WHAT YOU ARE ASKED TO DO
Return each line of the entries that mentions the word "none".

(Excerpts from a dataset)
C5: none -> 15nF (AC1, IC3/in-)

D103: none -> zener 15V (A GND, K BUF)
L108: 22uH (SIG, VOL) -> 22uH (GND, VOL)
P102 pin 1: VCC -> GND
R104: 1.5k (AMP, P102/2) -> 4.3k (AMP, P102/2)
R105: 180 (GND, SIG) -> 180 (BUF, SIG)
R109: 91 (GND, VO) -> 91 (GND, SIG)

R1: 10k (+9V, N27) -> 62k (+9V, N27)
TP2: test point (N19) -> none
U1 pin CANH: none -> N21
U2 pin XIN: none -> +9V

RESULT OF THE EXERCISE
C5: none -> 15nF (AC1, IC3/in-)
D103: none -> zener 15V (A GND, K BUF)
TP2: test point (N19) -> none
U1 pin CANH: none -> N21
U2 pin XIN: none -> +9V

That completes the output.